## WHAT YOU WILL DO:
After removing every image, reproduce the data exactly as it appears.

*** Begin section ***

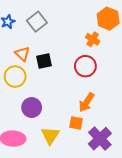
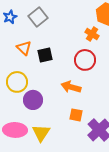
yellow circle: (15, 77) -> (17, 82), moved
orange arrow: (86, 102) -> (71, 87), moved, turned 72
yellow triangle: (50, 135) -> (41, 133), moved

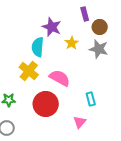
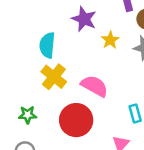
cyan semicircle: (38, 47) -> (47, 45), moved

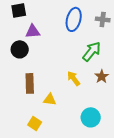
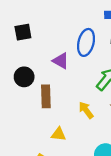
purple triangle: (33, 31) -> (61, 61), moved, turned 35
brown rectangle: (30, 83) -> (46, 96), moved

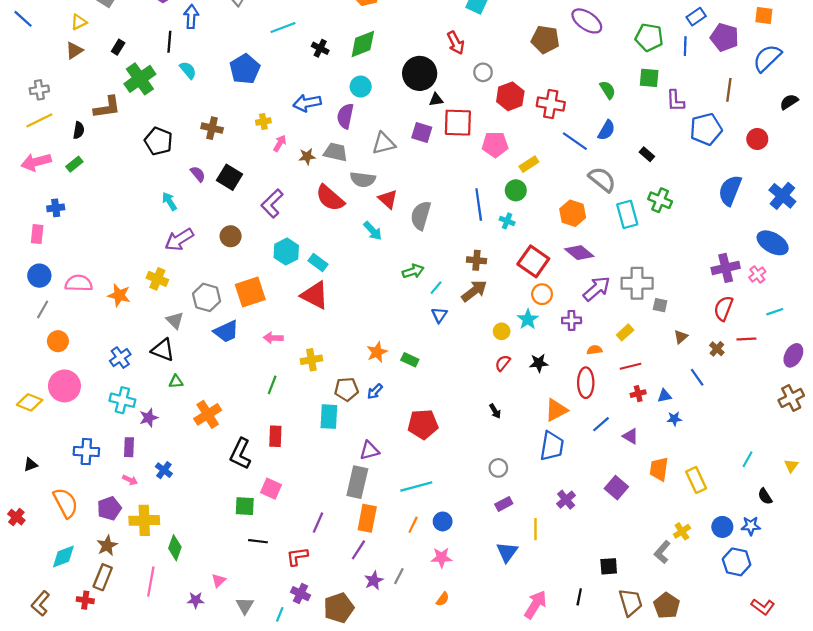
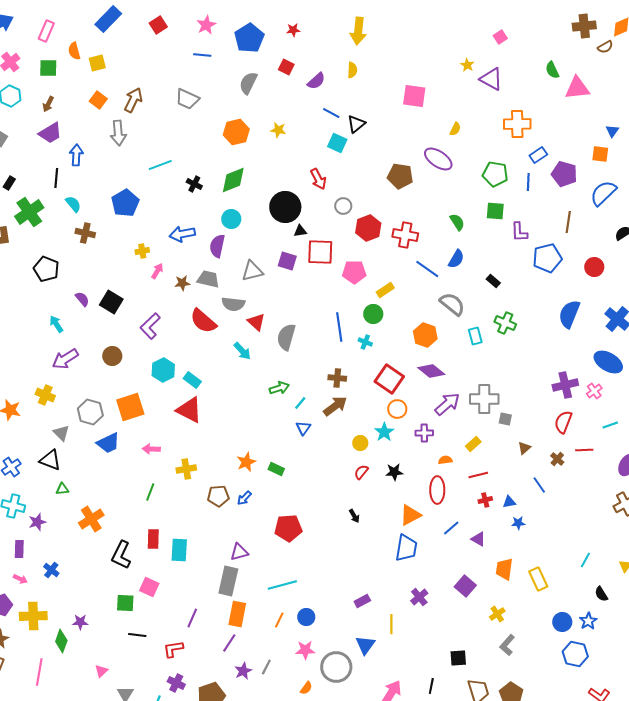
brown cross: (212, 128) -> (85, 233), moved
cyan rectangle: (627, 214) -> (475, 336), size x0.7
cyan rectangle: (329, 417) -> (179, 550), moved
gray circle: (498, 468) -> (336, 667), moved, size x1.8
blue star: (751, 526) -> (588, 621), turned -30
yellow cross: (682, 531) -> (497, 614), moved
purple star: (196, 600) -> (80, 622), moved

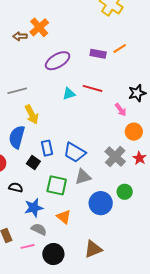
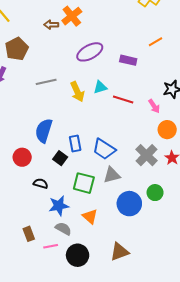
purple rectangle: (98, 54) -> (128, 60), moved
red line: (92, 88) -> (123, 100), moved
yellow arrow: (32, 114) -> (77, 92), moved

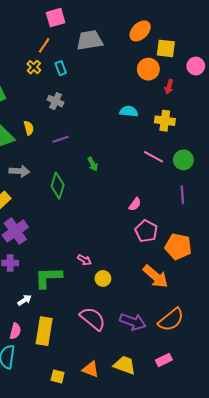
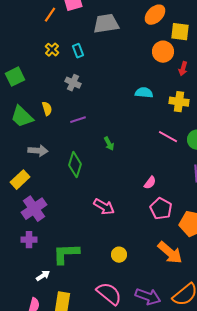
orange line: (44, 45) -> (50, 15), moved
pink arrow: (84, 260) -> (104, 207), moved, size x1.5

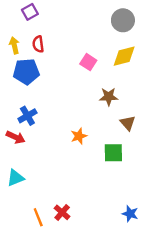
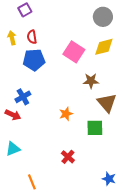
pink square: (88, 62) -> (74, 52), size x1.5
blue pentagon: (26, 72) -> (34, 60), moved
brown triangle: (128, 123) -> (107, 103), size x1.5
red cross: (62, 212) -> (68, 157), moved

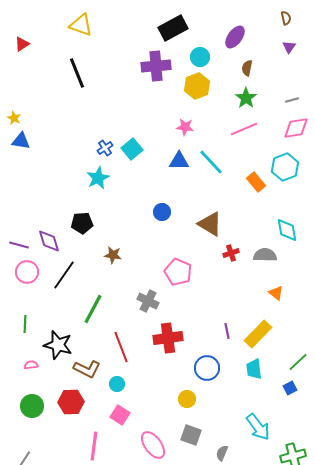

*** End section ***

## TASK SOLUTION:
yellow circle: (15, 77) -> (17, 82), moved
orange arrow: (86, 102) -> (71, 87), moved, turned 72
yellow triangle: (50, 135) -> (41, 133), moved

cyan semicircle: (38, 47) -> (47, 45), moved

purple triangle: (33, 31) -> (61, 61), moved, turned 35
brown rectangle: (30, 83) -> (46, 96), moved

brown cross: (212, 128) -> (85, 233), moved
cyan rectangle: (627, 214) -> (475, 336), size x0.7
cyan rectangle: (329, 417) -> (179, 550), moved
gray circle: (498, 468) -> (336, 667), moved, size x1.8
blue star: (751, 526) -> (588, 621), turned -30
yellow cross: (682, 531) -> (497, 614), moved
purple star: (196, 600) -> (80, 622), moved

purple rectangle: (98, 54) -> (128, 60), moved
red line: (92, 88) -> (123, 100), moved
yellow arrow: (32, 114) -> (77, 92), moved

orange line: (44, 45) -> (50, 15), moved
pink arrow: (84, 260) -> (104, 207), moved, size x1.5

pink square: (88, 62) -> (74, 52), size x1.5
blue pentagon: (26, 72) -> (34, 60), moved
brown triangle: (128, 123) -> (107, 103), size x1.5
red cross: (62, 212) -> (68, 157), moved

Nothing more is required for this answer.